* Dataset excerpts
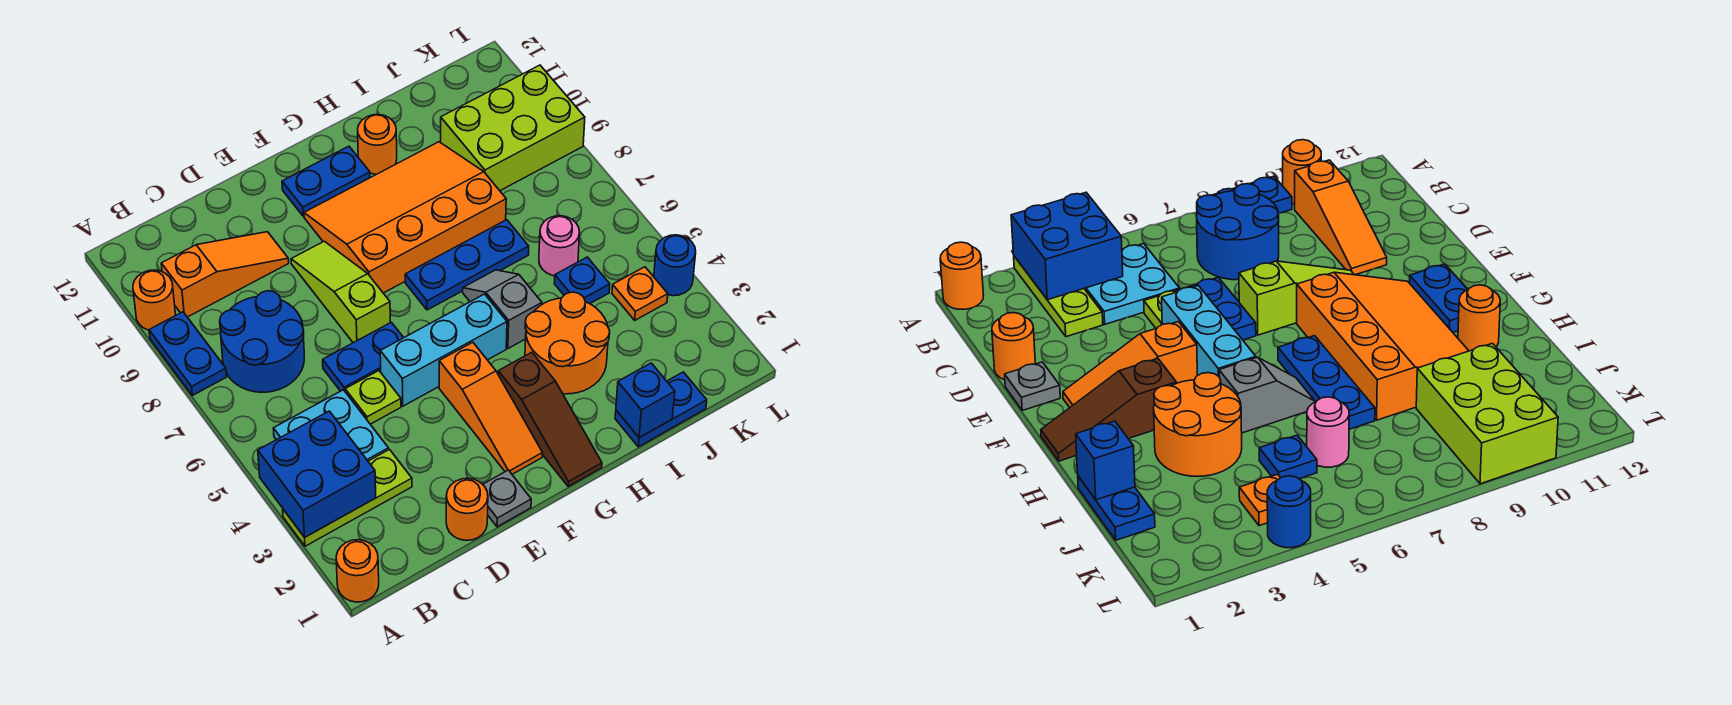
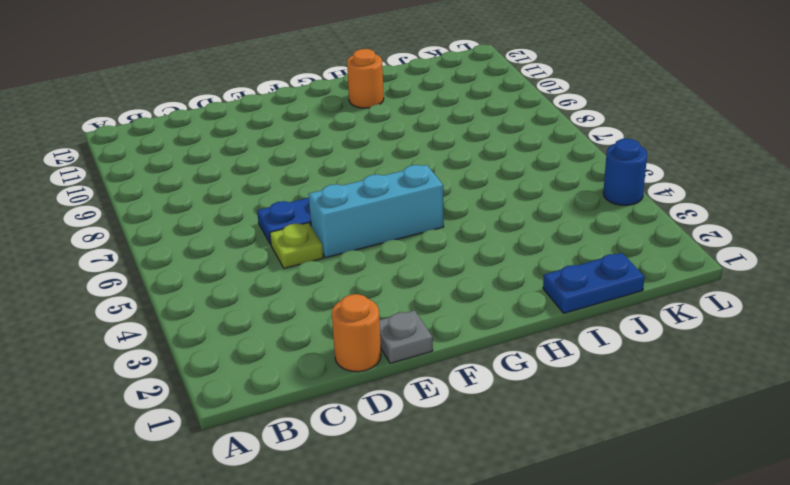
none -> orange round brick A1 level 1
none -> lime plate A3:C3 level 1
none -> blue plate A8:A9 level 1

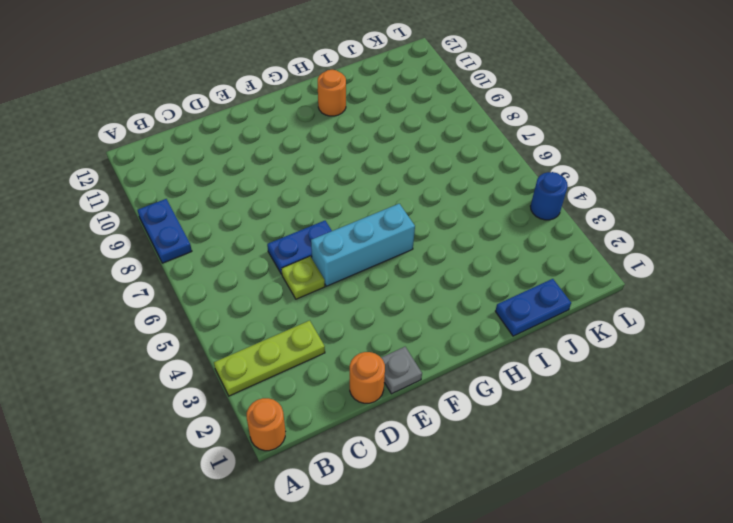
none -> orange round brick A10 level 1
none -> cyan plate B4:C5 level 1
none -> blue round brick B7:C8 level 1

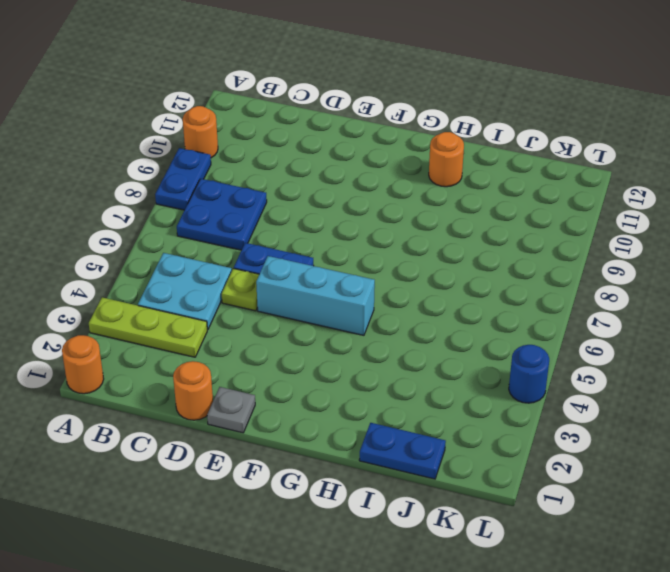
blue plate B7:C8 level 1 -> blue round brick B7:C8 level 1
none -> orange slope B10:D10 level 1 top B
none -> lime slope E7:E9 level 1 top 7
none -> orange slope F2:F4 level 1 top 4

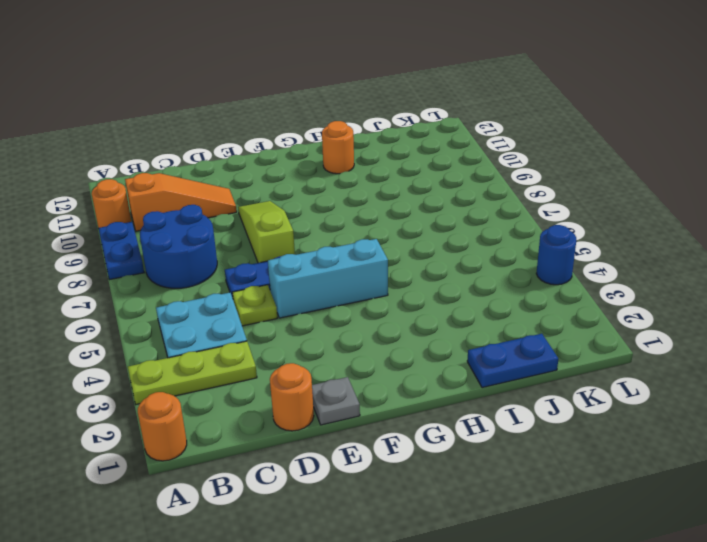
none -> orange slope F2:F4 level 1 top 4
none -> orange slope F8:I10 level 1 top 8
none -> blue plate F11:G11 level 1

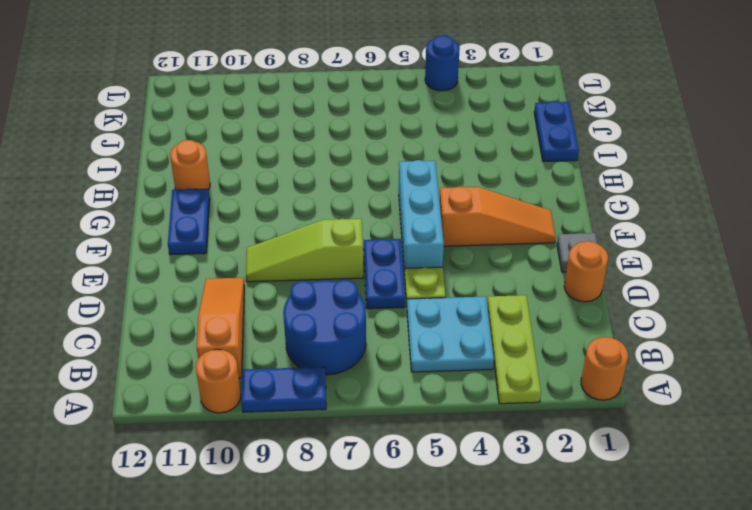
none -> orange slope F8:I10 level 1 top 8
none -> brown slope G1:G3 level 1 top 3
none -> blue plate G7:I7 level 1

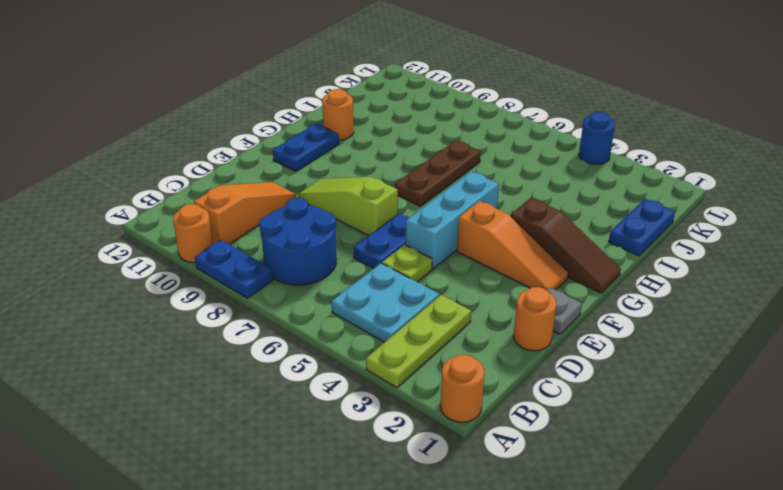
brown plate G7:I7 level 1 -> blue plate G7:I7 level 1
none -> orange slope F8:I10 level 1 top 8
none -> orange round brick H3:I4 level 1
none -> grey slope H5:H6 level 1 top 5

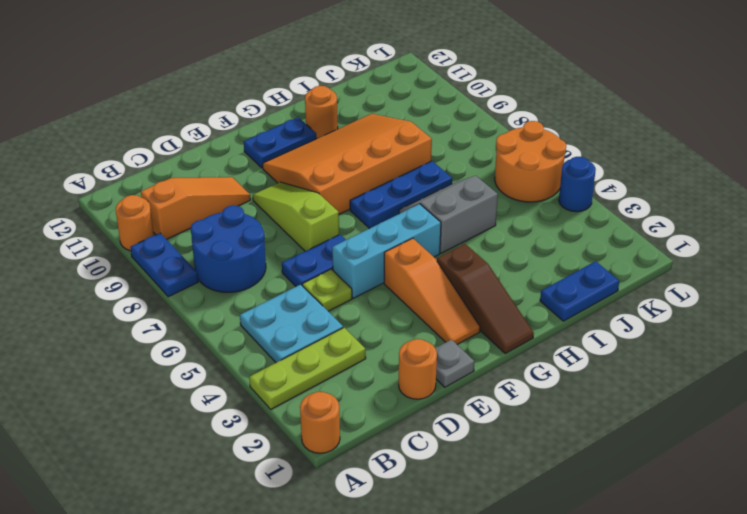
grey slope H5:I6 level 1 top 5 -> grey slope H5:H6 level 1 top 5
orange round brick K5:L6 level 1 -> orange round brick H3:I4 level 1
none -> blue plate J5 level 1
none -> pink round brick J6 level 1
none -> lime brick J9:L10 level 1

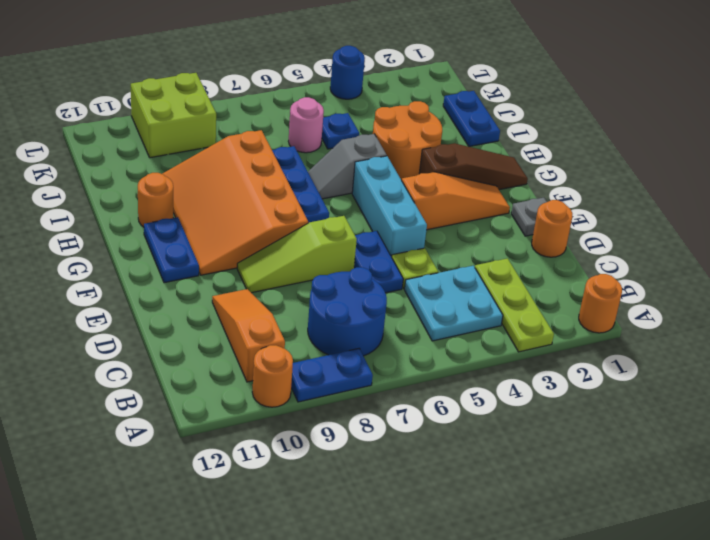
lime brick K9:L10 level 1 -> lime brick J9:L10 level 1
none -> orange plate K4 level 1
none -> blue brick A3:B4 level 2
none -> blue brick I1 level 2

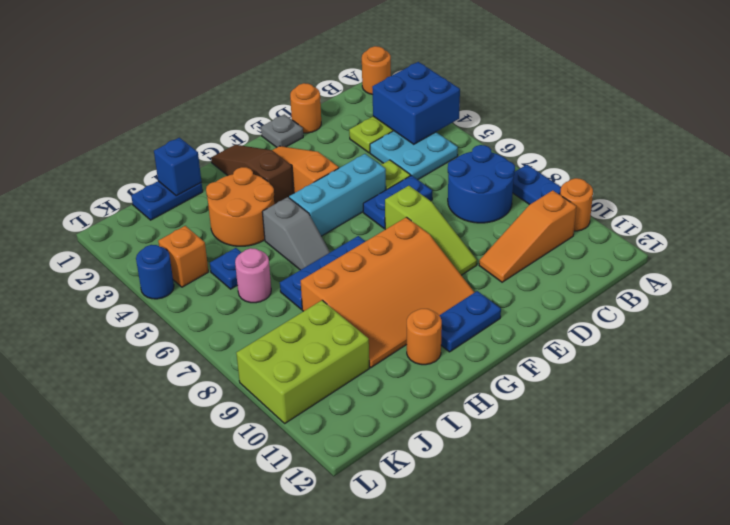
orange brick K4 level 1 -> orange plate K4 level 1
--
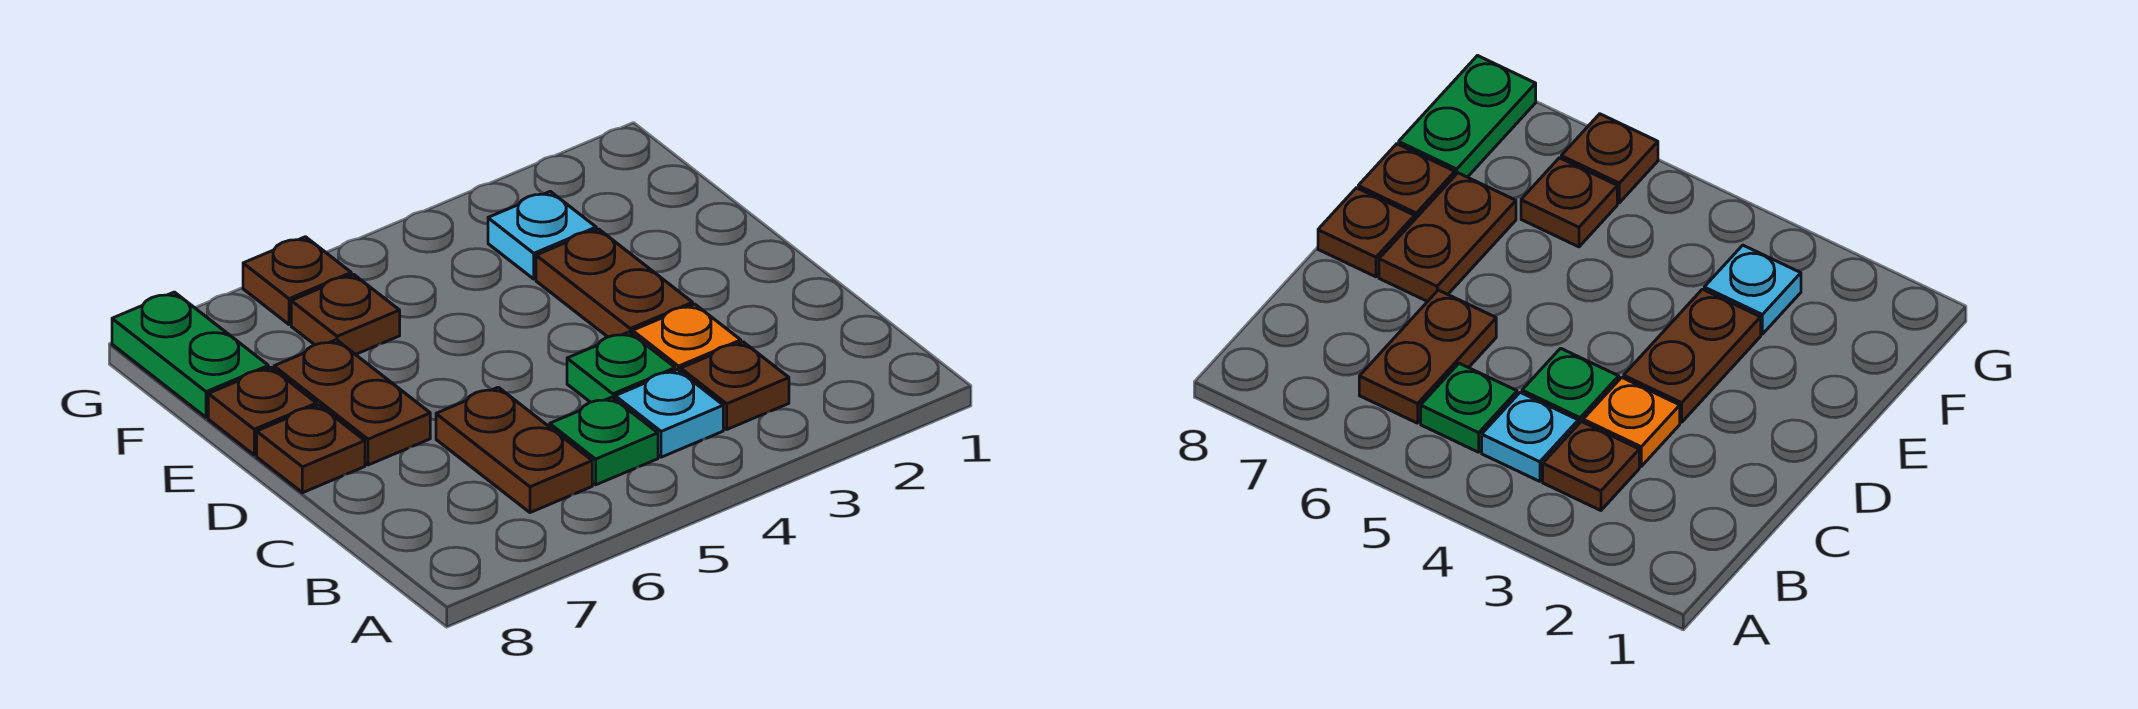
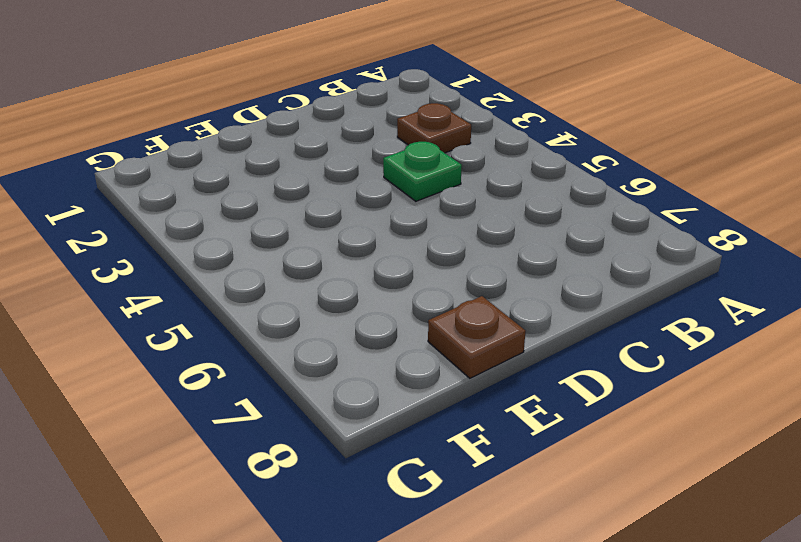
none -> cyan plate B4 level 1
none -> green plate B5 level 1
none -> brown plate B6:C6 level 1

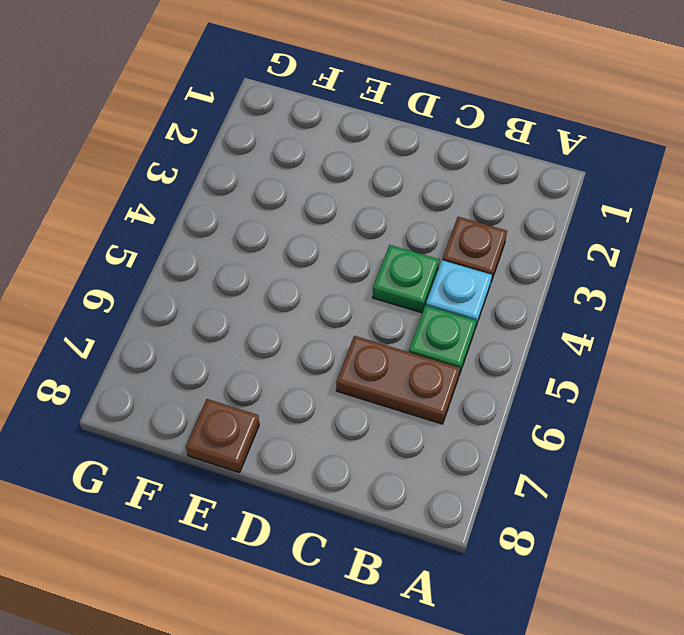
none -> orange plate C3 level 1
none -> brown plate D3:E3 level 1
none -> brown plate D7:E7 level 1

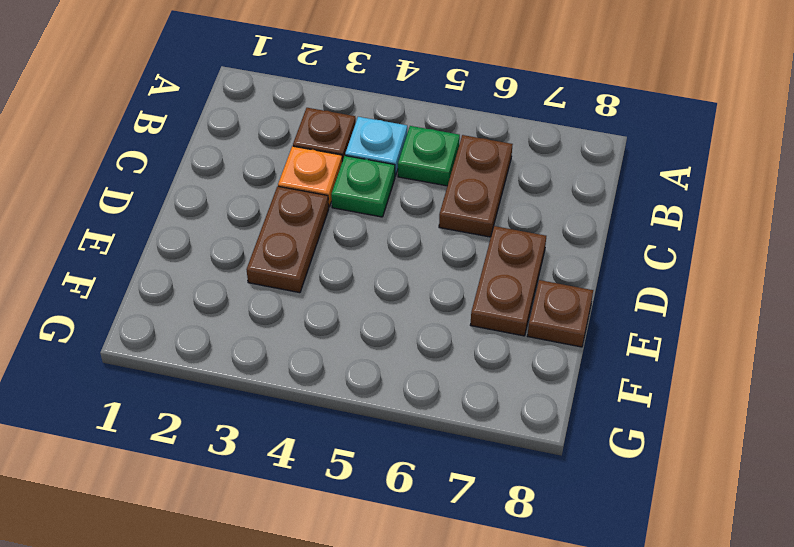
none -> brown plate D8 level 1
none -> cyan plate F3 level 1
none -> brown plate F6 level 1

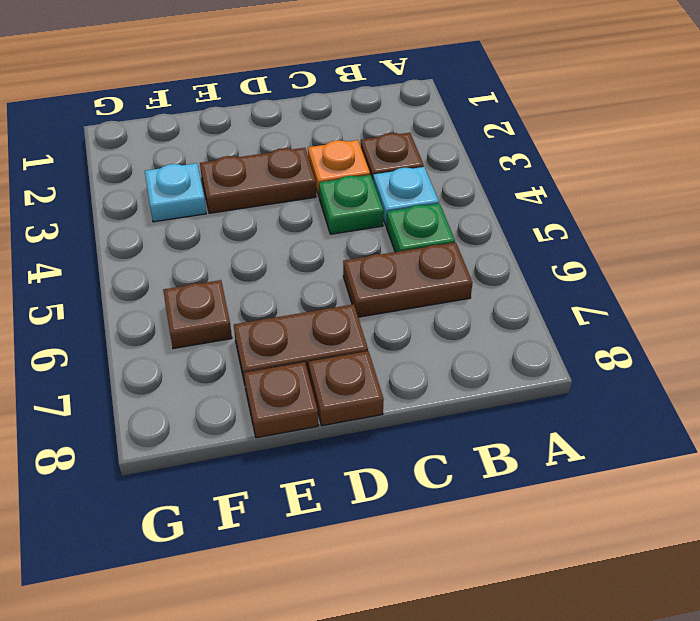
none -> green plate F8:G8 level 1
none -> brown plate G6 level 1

* What is being asked
All lines with the word "brown" are needed; pull them from the entries and copy each.

* Answer area
none -> brown slope G1:G3 level 1 top 3
brown plate G7:I7 level 1 -> blue plate G7:I7 level 1
none -> brown plate B6:C6 level 1
none -> brown plate D3:E3 level 1
none -> brown plate D7:E7 level 1
none -> brown plate D8 level 1
none -> brown plate F6 level 1
none -> brown plate G6 level 1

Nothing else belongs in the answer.